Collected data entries
——————————
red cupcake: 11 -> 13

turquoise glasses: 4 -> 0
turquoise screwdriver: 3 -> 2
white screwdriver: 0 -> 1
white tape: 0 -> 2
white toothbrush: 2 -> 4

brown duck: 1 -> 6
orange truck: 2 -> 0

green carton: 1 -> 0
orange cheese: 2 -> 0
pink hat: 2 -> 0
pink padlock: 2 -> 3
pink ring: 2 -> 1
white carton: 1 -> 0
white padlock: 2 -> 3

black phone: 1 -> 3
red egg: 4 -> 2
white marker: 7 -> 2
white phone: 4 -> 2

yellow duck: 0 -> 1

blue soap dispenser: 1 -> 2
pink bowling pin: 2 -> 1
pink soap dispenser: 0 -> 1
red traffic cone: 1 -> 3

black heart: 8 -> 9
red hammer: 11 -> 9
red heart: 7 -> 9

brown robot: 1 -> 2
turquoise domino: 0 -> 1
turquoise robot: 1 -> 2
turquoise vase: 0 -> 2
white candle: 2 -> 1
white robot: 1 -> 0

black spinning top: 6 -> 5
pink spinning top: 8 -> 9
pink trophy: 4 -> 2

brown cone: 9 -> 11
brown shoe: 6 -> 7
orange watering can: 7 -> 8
——————————
■ Problem requirements
Which lines above run from the one containing "pink bowling pin: 2 -> 1" down to the one containing "black spinning top: 6 -> 5"? Repeat exactly those, both ends included, and nothing else.

■ Completed task
pink bowling pin: 2 -> 1
pink soap dispenser: 0 -> 1
red traffic cone: 1 -> 3

black heart: 8 -> 9
red hammer: 11 -> 9
red heart: 7 -> 9

brown robot: 1 -> 2
turquoise domino: 0 -> 1
turquoise robot: 1 -> 2
turquoise vase: 0 -> 2
white candle: 2 -> 1
white robot: 1 -> 0

black spinning top: 6 -> 5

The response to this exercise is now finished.